◆ Problem: Of the entries below, return exactly those lines that fall between the one containing "door: (1155, 762) -> (181, 123), moved" and the one containing "workbench: (164, 587)", the two end lines included.

◆ Exercise input:
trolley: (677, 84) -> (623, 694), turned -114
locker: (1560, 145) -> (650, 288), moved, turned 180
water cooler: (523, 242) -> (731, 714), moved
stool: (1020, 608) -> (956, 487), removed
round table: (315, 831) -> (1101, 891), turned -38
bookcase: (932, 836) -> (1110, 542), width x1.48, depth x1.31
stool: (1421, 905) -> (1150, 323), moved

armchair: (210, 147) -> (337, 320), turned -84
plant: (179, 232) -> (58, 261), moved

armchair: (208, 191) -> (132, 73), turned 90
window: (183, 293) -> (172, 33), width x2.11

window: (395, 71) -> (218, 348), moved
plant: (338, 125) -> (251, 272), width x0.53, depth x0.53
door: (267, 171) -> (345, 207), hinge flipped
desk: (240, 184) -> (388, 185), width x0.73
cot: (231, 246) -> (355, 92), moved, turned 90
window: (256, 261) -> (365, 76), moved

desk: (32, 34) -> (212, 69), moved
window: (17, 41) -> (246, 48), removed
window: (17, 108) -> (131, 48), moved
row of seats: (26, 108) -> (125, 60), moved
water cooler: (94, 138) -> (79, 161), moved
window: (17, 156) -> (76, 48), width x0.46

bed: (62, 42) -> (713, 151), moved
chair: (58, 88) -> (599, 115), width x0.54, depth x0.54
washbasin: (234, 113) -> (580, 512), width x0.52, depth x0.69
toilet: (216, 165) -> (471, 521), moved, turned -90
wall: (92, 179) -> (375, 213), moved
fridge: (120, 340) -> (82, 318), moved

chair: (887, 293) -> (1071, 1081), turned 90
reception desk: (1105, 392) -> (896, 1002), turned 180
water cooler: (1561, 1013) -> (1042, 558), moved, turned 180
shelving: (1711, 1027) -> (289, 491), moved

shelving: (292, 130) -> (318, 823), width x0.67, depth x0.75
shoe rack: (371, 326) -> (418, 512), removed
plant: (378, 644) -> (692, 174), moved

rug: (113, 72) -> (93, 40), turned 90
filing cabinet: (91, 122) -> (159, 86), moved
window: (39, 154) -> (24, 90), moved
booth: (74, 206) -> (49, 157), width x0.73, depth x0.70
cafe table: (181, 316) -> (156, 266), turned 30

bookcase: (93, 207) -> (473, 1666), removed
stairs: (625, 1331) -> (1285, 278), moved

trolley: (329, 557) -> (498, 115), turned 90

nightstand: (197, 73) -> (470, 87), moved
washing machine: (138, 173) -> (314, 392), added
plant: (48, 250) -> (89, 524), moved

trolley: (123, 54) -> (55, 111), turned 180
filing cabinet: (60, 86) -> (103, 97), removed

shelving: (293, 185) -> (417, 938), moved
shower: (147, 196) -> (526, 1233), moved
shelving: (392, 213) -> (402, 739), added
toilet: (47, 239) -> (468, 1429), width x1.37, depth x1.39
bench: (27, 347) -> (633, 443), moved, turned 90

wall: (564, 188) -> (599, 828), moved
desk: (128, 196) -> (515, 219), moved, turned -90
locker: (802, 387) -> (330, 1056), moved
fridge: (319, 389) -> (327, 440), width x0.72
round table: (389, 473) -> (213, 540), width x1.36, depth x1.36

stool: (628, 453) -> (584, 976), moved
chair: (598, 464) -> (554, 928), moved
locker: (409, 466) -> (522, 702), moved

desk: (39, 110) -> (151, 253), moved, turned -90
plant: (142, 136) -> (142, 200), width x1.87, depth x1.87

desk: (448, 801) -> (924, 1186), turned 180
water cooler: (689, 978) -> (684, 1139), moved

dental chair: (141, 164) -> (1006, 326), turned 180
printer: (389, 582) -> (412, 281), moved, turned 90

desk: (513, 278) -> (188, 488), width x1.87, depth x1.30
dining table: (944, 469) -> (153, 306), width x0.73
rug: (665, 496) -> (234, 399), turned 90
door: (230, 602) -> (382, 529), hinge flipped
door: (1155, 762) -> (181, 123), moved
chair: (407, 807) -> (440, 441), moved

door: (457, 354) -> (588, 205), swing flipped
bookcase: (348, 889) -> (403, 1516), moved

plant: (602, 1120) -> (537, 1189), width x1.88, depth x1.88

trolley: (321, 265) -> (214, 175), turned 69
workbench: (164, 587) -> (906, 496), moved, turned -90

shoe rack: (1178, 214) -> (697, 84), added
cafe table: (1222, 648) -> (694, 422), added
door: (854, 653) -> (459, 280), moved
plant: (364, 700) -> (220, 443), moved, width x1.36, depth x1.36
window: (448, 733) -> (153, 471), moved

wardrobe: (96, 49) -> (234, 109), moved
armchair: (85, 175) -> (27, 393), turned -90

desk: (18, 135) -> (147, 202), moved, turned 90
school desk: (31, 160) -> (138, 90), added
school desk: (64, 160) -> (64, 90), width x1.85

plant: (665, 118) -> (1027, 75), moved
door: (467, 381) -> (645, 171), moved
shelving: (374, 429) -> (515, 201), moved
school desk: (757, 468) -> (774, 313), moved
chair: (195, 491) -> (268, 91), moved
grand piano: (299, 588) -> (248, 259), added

◆ Problem solution:
door: (1155, 762) -> (181, 123), moved
chair: (407, 807) -> (440, 441), moved

door: (457, 354) -> (588, 205), swing flipped
bookcase: (348, 889) -> (403, 1516), moved

plant: (602, 1120) -> (537, 1189), width x1.88, depth x1.88

trolley: (321, 265) -> (214, 175), turned 69
workbench: (164, 587) -> (906, 496), moved, turned -90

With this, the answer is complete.